[Before-and-after scene images]
━━━━━━
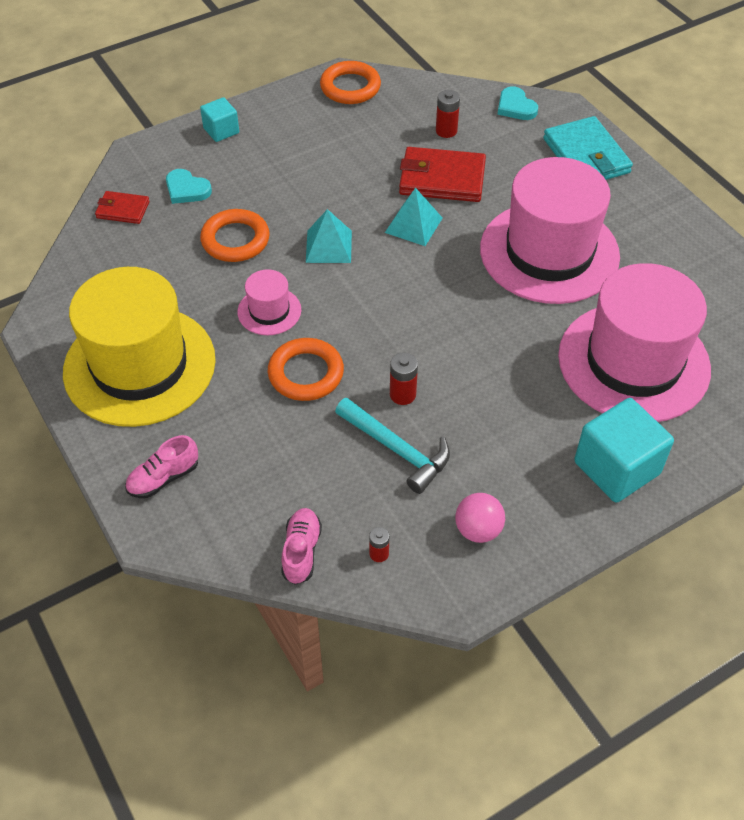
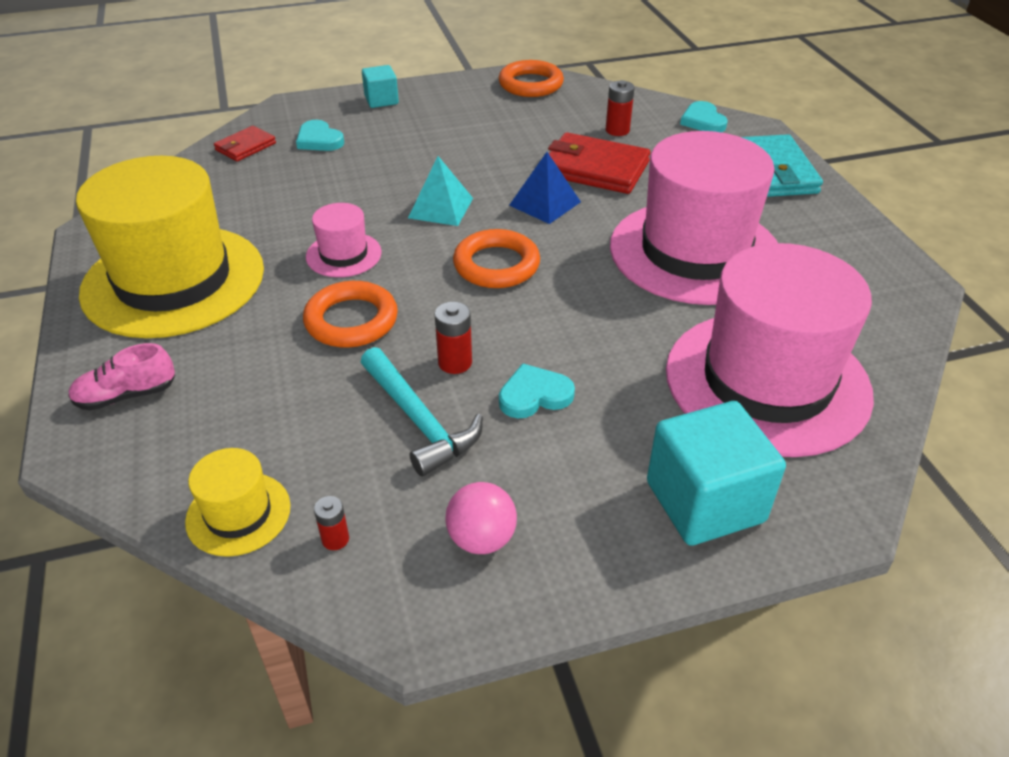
camera: 15 degrees right, 10 degrees down
red wallet [95,191,150,224] -> red wallet turned 75 degrees counterclockwise [214,126,276,162]
orange ring [200,209,270,262] -> orange ring moved to [453,229,540,288]
pink shoe [281,508,322,585] -> yellow hat [185,448,291,557]
turquoise pyramid [385,187,442,246] -> blue pyramid [509,152,581,224]
none -> turquoise heart [499,363,575,418]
━━━━━━
Work to be completed: Every line in the data above that contains "turquoise" needs to be copied.

Exercise response:
turquoise pyramid [385,187,442,246] -> blue pyramid [509,152,581,224]
none -> turquoise heart [499,363,575,418]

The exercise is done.